→ Task to carry out
Your answer is the lines below, exactly, from the one that contains "ENC2: HW-040 -> KY-040" through the one that contains "STEPPER pin IN4: D7 -> D3", both included.

→ Provided data
══════════════════════════════
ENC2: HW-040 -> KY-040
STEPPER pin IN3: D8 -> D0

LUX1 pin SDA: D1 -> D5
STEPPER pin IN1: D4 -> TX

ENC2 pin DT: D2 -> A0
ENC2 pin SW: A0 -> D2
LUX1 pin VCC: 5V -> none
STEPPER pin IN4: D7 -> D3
══════════════════════════════
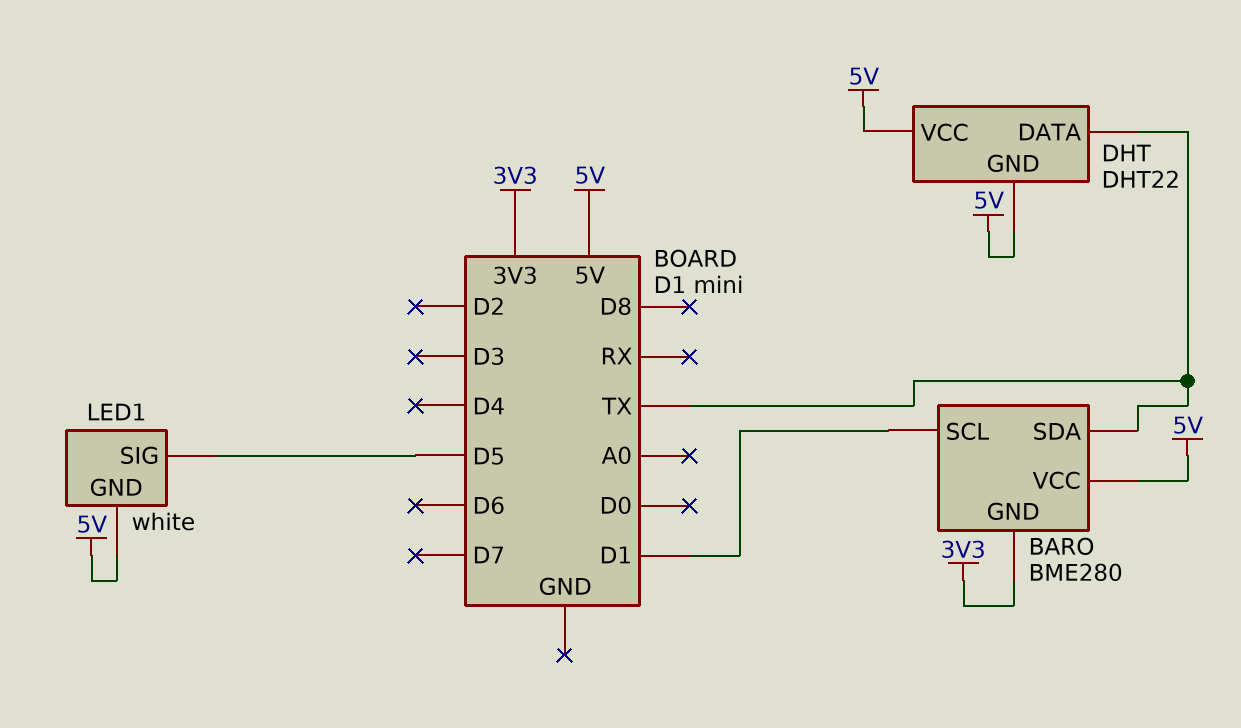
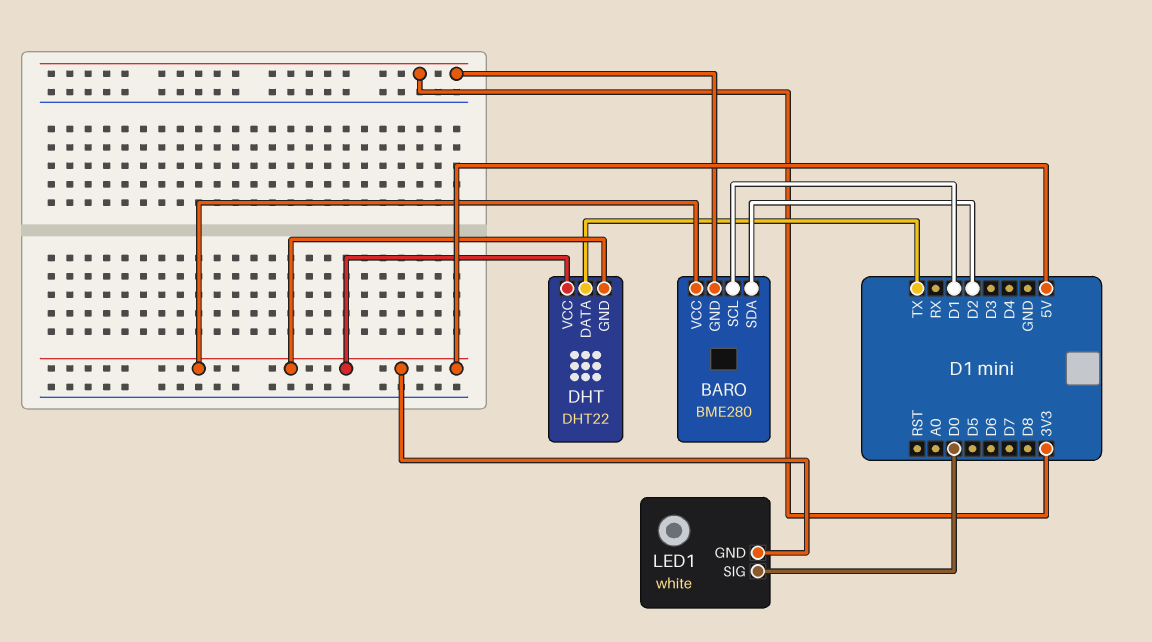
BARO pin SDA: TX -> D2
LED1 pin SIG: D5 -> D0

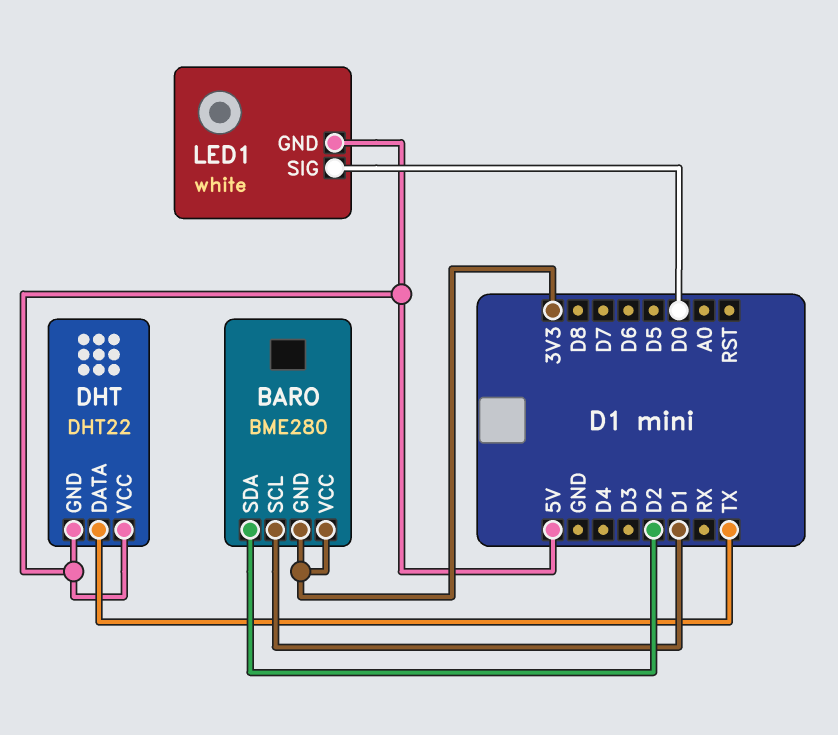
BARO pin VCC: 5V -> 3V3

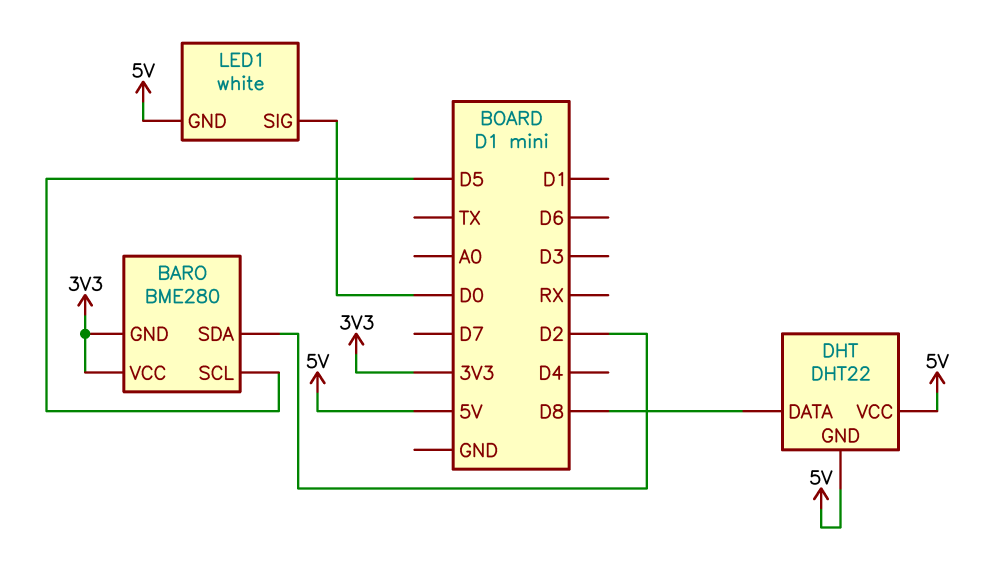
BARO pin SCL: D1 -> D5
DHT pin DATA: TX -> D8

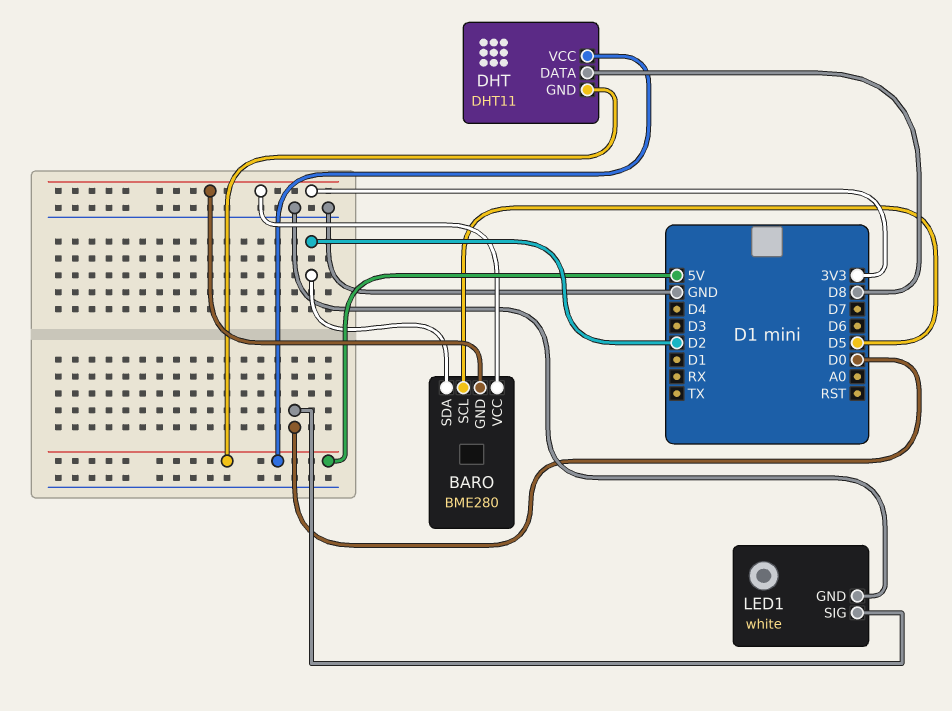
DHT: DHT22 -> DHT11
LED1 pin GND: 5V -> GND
══════════════════════════════
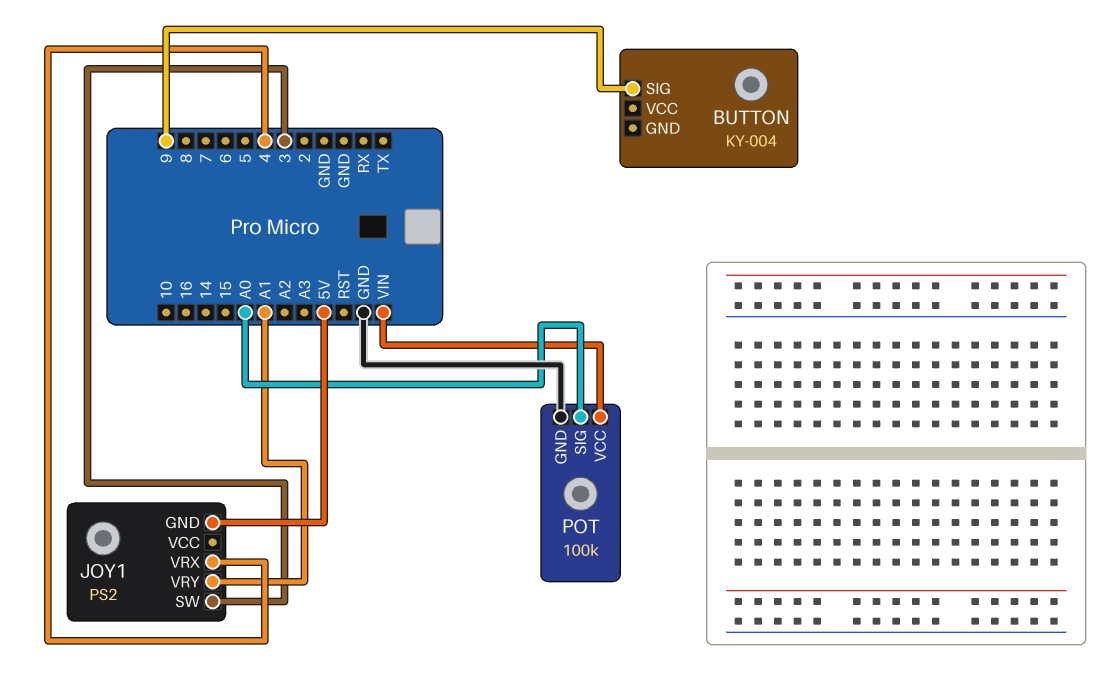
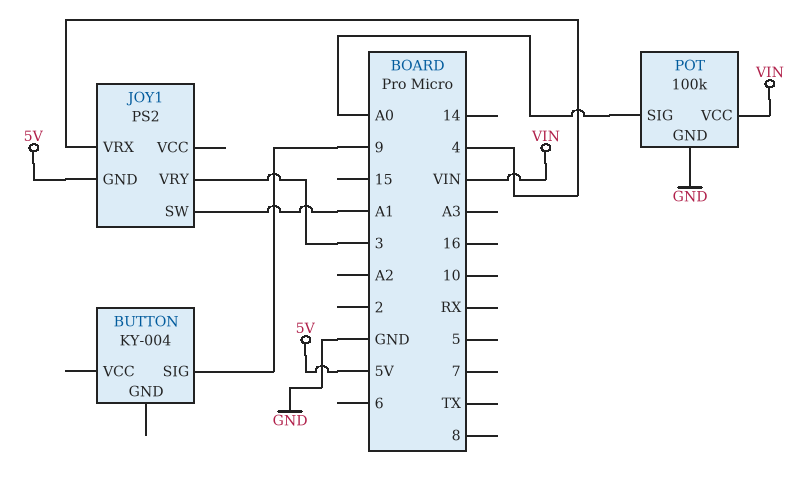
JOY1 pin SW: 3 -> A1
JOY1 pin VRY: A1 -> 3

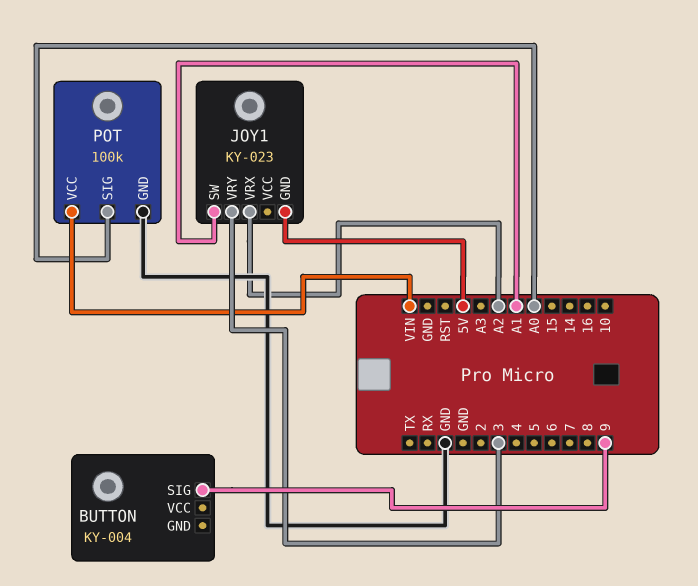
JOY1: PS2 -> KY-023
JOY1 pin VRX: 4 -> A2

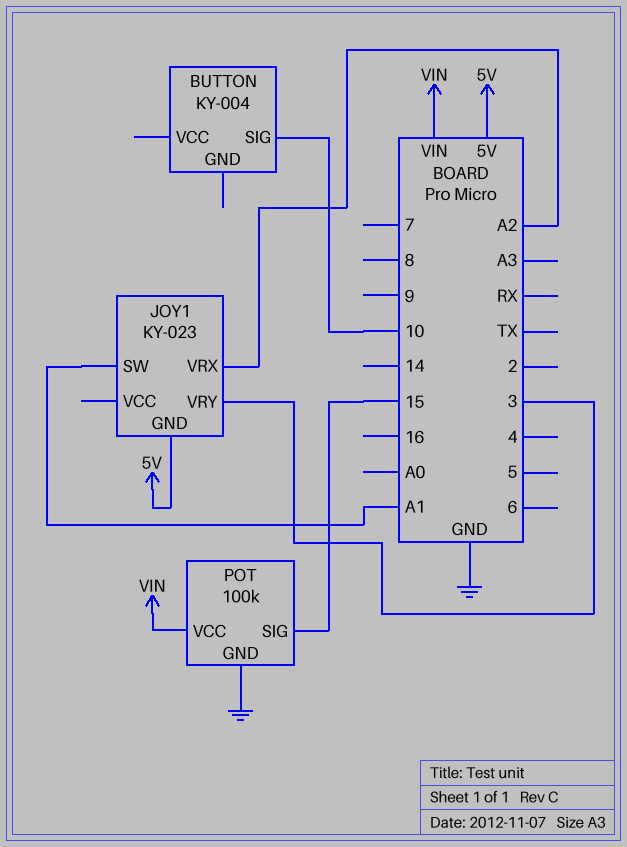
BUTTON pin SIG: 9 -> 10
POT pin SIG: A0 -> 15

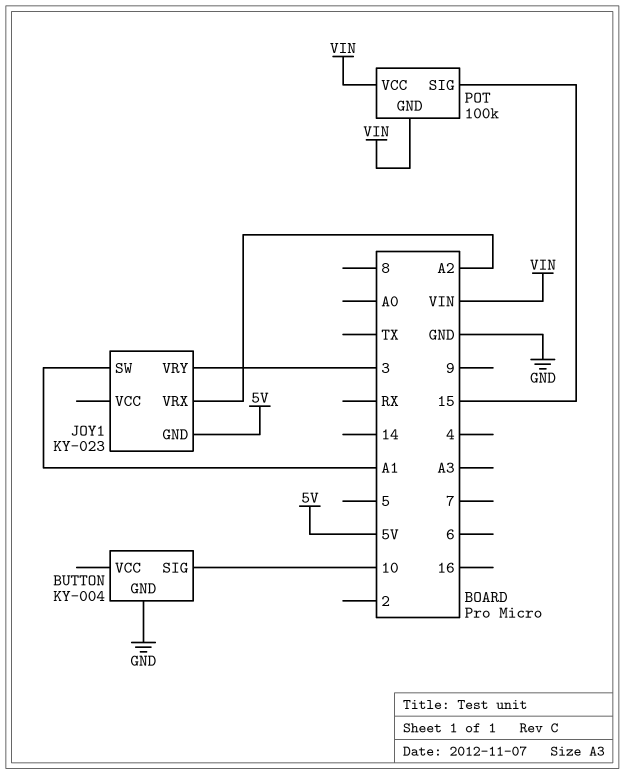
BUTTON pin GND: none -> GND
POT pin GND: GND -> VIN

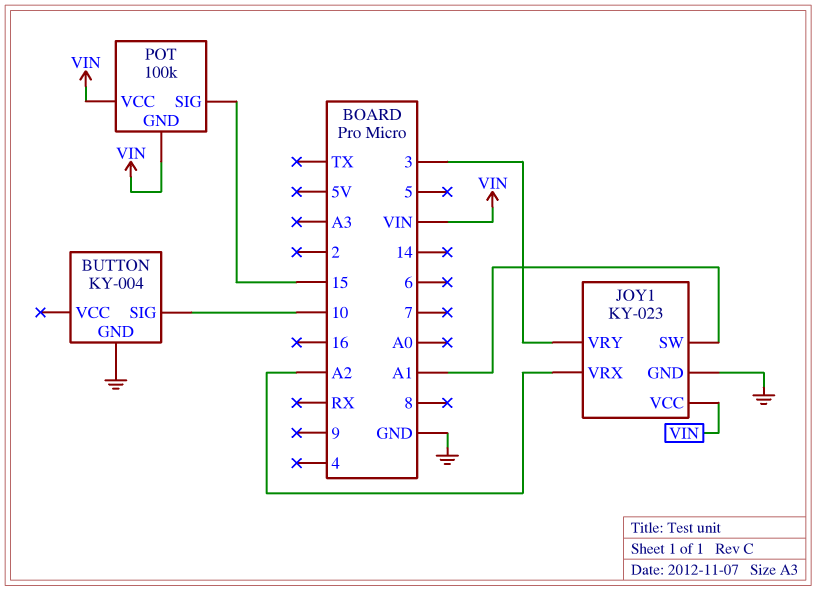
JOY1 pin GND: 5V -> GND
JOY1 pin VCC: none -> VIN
══════════════════════════════
→ Answer area
ENC2: HW-040 -> KY-040
STEPPER pin IN3: D8 -> D0

LUX1 pin SDA: D1 -> D5
STEPPER pin IN1: D4 -> TX

ENC2 pin DT: D2 -> A0
ENC2 pin SW: A0 -> D2
LUX1 pin VCC: 5V -> none
STEPPER pin IN4: D7 -> D3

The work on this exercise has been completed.